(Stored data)
= = = = = = =

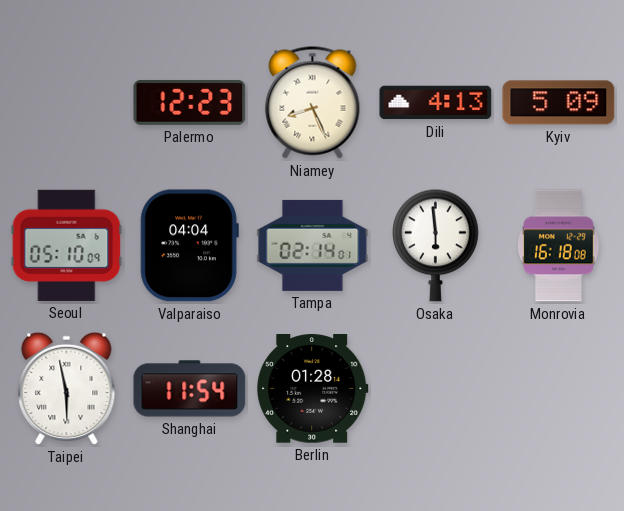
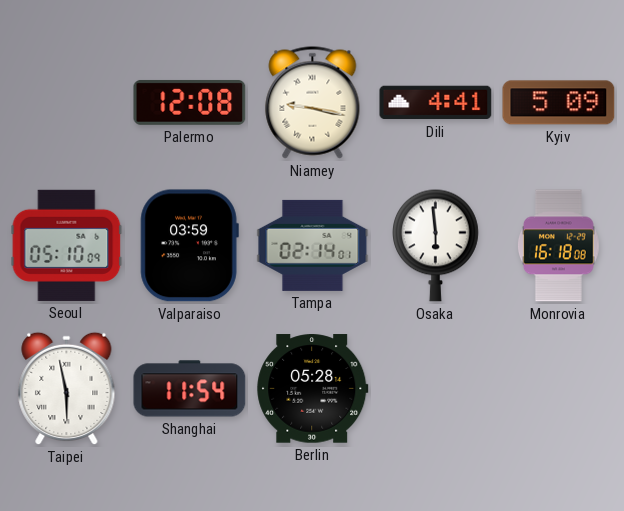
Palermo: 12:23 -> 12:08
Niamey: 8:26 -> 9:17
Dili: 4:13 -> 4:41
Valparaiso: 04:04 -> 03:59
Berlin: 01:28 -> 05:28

= = = = = = =

[Stated task]: Rewrite the listing with "Valparaiso" changed to "Santiago" and every other detail kept the same. Leave the pictures out and give only the text lines.

[Worked solution]:
Palermo: 12:23 -> 12:08
Niamey: 8:26 -> 9:17
Dili: 4:13 -> 4:41
Santiago: 04:04 -> 03:59
Berlin: 01:28 -> 05:28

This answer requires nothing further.